__What is expected__
Pull out every line of the records that contains the string "with". Uppercase and lowercase count as different.

__Material shown__
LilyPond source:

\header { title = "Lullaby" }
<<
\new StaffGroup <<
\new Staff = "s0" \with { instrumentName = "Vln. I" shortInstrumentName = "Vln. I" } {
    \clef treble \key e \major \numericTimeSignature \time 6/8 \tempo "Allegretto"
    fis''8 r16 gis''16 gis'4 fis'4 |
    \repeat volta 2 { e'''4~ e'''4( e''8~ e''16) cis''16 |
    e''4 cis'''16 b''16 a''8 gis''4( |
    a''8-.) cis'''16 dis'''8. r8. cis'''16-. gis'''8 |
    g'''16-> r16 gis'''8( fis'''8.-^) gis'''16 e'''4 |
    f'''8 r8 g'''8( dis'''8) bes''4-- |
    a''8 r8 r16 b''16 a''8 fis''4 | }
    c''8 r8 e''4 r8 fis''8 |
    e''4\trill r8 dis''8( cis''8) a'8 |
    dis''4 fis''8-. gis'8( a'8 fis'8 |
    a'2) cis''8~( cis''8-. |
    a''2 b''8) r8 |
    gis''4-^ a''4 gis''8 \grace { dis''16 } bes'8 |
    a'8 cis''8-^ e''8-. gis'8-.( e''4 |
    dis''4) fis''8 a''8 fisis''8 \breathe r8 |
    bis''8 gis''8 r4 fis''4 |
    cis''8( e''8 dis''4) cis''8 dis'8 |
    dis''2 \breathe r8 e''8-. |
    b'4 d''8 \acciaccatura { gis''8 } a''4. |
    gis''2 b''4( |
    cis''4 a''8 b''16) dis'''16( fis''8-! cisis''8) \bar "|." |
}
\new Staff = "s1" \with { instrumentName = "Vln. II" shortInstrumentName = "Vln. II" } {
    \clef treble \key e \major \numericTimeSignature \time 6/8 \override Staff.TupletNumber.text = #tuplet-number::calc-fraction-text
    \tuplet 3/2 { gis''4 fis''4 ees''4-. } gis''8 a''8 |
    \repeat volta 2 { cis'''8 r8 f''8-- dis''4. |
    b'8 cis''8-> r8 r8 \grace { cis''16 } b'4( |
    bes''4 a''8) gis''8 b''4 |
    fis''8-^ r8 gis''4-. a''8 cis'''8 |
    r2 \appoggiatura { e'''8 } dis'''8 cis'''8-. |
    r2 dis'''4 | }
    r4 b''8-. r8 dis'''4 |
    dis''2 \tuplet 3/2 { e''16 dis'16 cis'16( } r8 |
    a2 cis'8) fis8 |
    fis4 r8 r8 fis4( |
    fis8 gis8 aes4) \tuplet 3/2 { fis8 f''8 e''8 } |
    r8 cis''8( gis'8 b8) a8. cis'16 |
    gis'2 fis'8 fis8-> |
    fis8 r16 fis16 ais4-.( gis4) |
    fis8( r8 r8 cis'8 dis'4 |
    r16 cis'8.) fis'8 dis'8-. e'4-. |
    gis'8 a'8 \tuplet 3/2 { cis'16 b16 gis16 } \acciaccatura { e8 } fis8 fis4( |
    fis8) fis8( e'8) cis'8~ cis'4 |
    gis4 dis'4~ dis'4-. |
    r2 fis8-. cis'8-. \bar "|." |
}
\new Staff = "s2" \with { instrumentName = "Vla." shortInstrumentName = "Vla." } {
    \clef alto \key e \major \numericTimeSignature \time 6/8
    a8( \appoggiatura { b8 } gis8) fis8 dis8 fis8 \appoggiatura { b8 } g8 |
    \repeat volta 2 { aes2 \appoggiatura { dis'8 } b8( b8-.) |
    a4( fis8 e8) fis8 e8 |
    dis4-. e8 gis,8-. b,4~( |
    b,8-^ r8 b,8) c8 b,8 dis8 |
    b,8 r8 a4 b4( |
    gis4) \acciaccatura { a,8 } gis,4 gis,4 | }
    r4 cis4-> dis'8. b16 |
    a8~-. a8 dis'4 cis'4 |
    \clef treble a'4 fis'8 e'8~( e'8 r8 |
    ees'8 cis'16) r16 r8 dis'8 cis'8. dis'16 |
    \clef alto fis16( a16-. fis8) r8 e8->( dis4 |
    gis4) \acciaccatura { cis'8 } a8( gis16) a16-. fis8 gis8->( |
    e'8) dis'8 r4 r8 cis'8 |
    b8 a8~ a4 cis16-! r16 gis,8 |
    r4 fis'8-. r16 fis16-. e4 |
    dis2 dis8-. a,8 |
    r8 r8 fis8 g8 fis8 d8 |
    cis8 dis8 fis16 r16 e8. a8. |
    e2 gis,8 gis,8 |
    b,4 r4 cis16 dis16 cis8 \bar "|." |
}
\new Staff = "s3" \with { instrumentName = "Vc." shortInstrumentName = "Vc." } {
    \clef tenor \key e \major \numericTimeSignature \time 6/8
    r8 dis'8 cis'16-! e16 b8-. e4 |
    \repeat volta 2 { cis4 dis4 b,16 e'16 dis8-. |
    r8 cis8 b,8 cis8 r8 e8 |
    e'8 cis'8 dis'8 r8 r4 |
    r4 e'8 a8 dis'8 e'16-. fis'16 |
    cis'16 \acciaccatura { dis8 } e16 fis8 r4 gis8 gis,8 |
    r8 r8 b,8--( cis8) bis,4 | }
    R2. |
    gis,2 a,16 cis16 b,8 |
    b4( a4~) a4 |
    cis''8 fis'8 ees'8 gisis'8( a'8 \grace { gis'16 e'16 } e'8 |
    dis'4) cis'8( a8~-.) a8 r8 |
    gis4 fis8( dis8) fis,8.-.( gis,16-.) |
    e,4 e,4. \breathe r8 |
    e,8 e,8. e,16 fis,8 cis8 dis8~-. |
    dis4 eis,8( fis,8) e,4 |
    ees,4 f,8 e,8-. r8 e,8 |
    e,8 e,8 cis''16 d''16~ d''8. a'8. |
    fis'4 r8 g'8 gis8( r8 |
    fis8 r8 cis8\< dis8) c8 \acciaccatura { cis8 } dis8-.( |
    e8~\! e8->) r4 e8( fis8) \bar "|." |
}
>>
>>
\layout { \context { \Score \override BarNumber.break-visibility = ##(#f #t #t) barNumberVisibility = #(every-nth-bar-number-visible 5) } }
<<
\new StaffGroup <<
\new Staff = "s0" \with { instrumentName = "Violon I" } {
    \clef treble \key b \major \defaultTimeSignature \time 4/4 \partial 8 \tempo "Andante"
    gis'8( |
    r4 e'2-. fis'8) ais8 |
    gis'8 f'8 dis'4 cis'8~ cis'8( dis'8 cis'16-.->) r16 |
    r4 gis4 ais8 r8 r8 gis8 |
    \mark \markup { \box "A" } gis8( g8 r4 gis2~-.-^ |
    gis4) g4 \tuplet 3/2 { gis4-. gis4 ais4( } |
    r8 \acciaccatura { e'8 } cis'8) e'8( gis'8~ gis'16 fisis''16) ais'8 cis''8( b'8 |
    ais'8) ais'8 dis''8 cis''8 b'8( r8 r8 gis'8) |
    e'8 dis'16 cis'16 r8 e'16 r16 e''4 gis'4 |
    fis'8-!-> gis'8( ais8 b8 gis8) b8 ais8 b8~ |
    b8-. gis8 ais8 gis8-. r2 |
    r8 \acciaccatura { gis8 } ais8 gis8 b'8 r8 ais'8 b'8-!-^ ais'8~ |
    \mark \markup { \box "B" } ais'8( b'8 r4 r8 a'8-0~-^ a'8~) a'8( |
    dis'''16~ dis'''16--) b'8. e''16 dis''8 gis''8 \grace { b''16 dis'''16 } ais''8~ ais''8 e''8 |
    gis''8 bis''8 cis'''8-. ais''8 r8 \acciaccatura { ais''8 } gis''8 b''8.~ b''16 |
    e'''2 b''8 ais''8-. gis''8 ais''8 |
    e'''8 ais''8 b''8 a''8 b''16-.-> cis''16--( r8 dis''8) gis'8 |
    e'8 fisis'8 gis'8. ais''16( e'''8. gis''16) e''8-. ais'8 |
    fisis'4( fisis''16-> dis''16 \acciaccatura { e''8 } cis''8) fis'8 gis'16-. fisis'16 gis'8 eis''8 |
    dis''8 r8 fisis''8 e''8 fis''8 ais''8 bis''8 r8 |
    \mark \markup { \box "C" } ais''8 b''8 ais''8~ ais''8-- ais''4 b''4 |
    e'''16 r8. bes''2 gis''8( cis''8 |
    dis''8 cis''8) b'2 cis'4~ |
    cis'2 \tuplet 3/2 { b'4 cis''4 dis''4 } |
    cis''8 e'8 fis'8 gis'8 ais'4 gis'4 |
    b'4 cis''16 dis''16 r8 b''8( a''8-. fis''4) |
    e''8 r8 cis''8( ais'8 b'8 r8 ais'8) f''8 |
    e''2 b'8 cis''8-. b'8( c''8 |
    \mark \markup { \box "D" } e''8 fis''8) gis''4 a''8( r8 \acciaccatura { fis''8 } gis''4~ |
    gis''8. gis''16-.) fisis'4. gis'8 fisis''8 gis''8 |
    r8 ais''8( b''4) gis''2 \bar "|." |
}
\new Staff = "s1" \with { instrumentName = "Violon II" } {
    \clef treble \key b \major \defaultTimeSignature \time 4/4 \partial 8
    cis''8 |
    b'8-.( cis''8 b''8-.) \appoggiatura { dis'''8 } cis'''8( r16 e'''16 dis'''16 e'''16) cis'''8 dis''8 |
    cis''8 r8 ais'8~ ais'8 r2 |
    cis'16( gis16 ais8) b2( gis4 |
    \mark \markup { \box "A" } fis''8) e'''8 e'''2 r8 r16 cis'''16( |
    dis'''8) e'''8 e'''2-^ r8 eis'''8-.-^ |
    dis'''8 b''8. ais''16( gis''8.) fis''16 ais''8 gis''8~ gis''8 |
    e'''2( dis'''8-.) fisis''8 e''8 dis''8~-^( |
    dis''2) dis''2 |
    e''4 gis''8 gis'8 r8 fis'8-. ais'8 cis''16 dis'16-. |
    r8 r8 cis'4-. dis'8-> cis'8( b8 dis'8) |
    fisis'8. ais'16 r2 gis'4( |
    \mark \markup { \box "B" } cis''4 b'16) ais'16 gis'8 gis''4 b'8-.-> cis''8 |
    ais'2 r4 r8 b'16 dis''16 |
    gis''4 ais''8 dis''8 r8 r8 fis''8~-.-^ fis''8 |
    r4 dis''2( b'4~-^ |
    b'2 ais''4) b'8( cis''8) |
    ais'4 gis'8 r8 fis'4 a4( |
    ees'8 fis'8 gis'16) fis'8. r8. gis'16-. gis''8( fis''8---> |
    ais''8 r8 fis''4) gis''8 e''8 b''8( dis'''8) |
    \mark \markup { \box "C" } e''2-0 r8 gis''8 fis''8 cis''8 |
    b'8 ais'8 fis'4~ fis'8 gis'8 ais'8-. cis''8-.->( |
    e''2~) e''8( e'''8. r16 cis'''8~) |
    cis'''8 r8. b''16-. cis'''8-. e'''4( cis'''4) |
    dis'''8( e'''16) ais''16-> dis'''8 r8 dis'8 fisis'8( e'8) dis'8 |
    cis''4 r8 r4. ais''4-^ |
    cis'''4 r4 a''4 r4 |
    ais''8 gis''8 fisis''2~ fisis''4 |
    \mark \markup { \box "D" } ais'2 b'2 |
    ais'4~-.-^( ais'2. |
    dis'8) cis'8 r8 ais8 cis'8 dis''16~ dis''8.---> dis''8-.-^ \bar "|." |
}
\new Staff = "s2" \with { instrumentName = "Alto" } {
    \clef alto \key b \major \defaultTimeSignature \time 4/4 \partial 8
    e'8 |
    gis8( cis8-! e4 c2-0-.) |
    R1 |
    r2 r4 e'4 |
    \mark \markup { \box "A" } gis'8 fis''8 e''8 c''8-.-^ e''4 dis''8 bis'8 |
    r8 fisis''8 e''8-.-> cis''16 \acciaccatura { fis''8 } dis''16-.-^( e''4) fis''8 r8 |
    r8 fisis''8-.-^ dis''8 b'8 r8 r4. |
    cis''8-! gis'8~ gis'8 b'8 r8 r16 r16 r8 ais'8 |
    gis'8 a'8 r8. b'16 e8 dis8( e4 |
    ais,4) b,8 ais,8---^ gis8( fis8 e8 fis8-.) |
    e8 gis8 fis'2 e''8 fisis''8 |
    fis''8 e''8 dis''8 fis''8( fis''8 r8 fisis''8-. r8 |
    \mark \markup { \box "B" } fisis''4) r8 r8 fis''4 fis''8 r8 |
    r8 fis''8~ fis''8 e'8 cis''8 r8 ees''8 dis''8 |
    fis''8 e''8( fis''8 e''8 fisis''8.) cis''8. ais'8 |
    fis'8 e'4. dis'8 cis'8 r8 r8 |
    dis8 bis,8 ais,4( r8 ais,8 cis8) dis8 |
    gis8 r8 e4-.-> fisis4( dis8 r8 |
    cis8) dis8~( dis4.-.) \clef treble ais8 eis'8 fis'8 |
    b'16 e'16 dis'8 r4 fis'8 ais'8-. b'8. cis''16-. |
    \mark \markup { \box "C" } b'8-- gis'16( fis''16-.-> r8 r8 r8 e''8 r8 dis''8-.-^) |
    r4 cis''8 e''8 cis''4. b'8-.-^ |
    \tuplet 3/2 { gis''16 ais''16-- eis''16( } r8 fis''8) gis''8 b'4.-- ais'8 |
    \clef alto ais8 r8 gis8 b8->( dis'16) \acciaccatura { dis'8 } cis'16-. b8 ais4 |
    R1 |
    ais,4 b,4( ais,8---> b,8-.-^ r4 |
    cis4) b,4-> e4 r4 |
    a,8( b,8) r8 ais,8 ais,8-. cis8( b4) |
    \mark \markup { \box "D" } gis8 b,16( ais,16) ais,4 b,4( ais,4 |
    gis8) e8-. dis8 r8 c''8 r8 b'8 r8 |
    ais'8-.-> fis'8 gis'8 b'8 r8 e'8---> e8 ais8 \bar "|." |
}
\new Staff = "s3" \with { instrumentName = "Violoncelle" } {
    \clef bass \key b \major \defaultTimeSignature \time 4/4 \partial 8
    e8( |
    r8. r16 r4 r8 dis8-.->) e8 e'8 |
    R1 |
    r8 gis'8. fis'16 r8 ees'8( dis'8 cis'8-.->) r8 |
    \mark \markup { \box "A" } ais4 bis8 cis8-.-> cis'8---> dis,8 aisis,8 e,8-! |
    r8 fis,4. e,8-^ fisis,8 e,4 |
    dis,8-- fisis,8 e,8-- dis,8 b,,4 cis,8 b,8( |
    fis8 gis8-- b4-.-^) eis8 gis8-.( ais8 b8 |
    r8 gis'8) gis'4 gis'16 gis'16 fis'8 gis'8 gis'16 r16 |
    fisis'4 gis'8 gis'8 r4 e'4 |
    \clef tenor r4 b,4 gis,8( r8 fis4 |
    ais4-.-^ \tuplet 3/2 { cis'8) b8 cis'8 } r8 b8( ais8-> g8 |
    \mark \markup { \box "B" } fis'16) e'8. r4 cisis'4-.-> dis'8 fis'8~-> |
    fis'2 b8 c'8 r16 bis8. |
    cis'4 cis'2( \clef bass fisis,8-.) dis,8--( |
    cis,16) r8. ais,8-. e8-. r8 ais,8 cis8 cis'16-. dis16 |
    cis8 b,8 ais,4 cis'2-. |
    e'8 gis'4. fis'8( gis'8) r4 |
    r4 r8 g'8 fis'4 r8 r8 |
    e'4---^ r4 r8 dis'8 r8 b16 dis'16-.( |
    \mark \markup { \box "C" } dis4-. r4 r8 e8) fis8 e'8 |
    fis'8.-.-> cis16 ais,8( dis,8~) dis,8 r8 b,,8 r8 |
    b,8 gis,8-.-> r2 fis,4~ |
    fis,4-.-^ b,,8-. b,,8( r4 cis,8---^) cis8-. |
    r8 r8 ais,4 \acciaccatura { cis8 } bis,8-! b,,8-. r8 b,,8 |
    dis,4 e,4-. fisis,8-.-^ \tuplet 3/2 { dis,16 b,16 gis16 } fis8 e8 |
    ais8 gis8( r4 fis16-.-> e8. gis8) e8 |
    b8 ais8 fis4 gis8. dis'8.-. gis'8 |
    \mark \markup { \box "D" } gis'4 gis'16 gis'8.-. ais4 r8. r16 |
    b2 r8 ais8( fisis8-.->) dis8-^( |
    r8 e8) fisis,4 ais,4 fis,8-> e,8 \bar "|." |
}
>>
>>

__Written response__
\new Staff = "s0" \with { instrumentName = "Vln. I" shortInstrumentName = "Vln. I" } {
\new Staff = "s1" \with { instrumentName = "Vln. II" shortInstrumentName = "Vln. II" } {
\new Staff = "s2" \with { instrumentName = "Vla." shortInstrumentName = "Vla." } {
\new Staff = "s3" \with { instrumentName = "Vc." shortInstrumentName = "Vc." } {
\new Staff = "s0" \with { instrumentName = "Violon I" } {
\new Staff = "s1" \with { instrumentName = "Violon II" } {
\new Staff = "s2" \with { instrumentName = "Alto" } {
\new Staff = "s3" \with { instrumentName = "Violoncelle" } {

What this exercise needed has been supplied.